Report only the number of lines that contain the string "toothbrush" in the records below.
** Opening Listed records block **
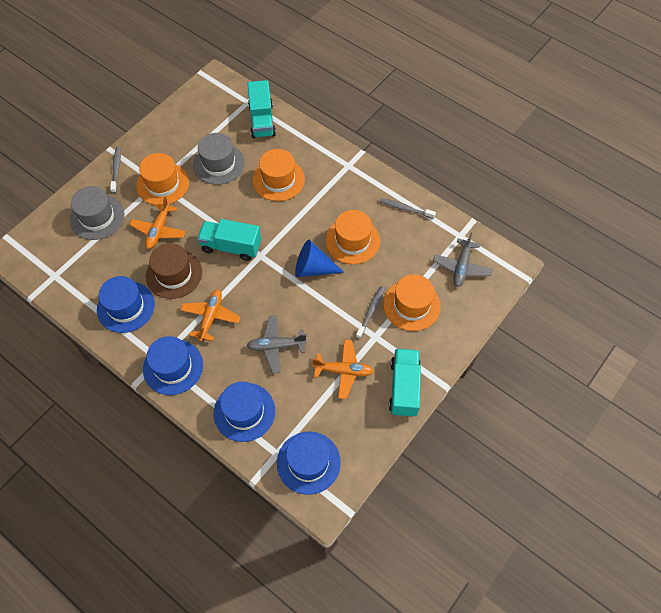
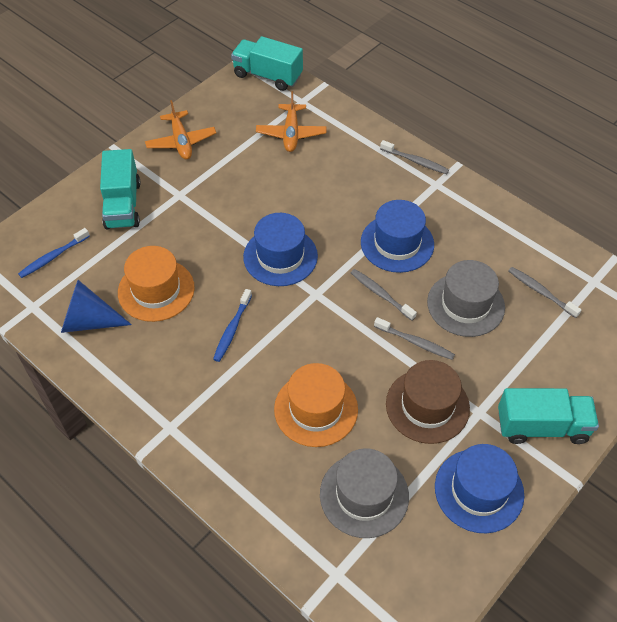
blue hat: 4 -> 3
blue toothbrush: 0 -> 2
grey plane: 2 -> 0
grey toothbrush: 3 -> 4
orange hat: 4 -> 2
orange plane: 3 -> 2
** Closing Listed records block **
> _Result_
2